» **Data excerpts**

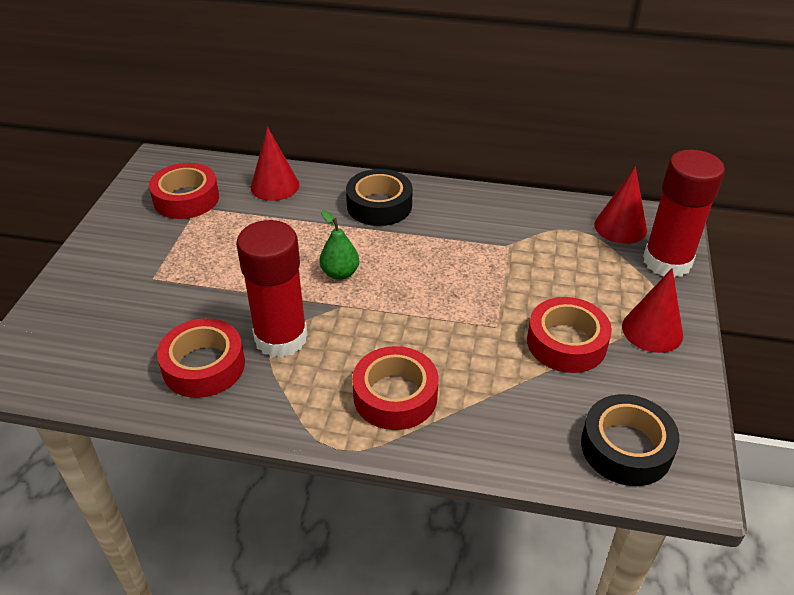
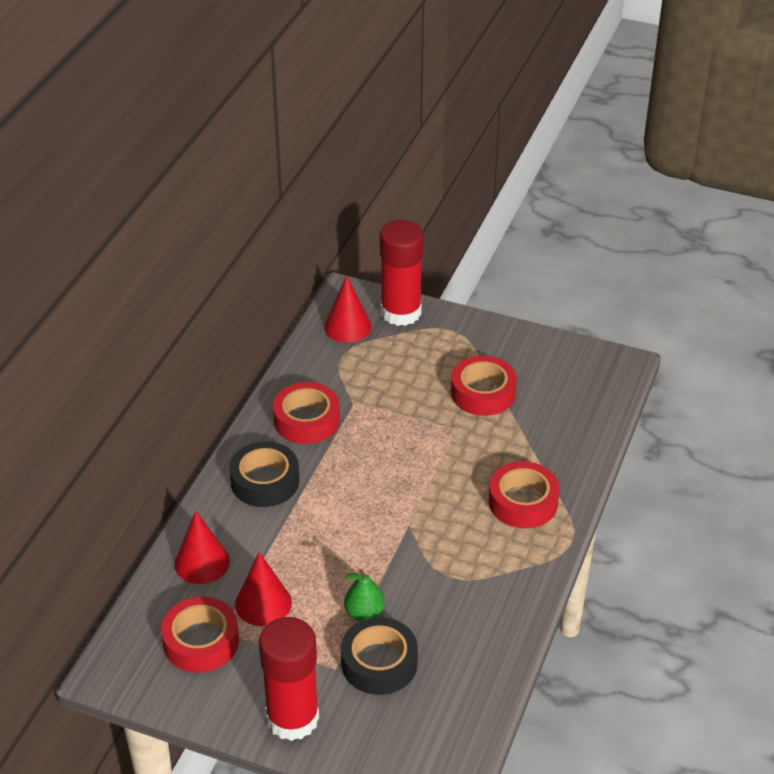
camera: 80 degrees left, 0 degrees up
(204, 366) = (468, 625): red tape -> red tape (306, 420)
(281, 338) = (443, 570): red glue stick -> red glue stick (292, 718)
(340, 273) = (363, 521): green pear -> green pear (364, 613)
(626, 447) = (589, 387): black tape -> black tape (379, 663)
(652, 330) = (478, 343): red cone -> red cone (263, 603)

» **Work to complete**
An exact copy of every line above is needed, without the images.

» **Task answer**
camera: 80 degrees left, 0 degrees up
(204, 366) = (468, 625): red tape -> red tape (306, 420)
(281, 338) = (443, 570): red glue stick -> red glue stick (292, 718)
(340, 273) = (363, 521): green pear -> green pear (364, 613)
(626, 447) = (589, 387): black tape -> black tape (379, 663)
(652, 330) = (478, 343): red cone -> red cone (263, 603)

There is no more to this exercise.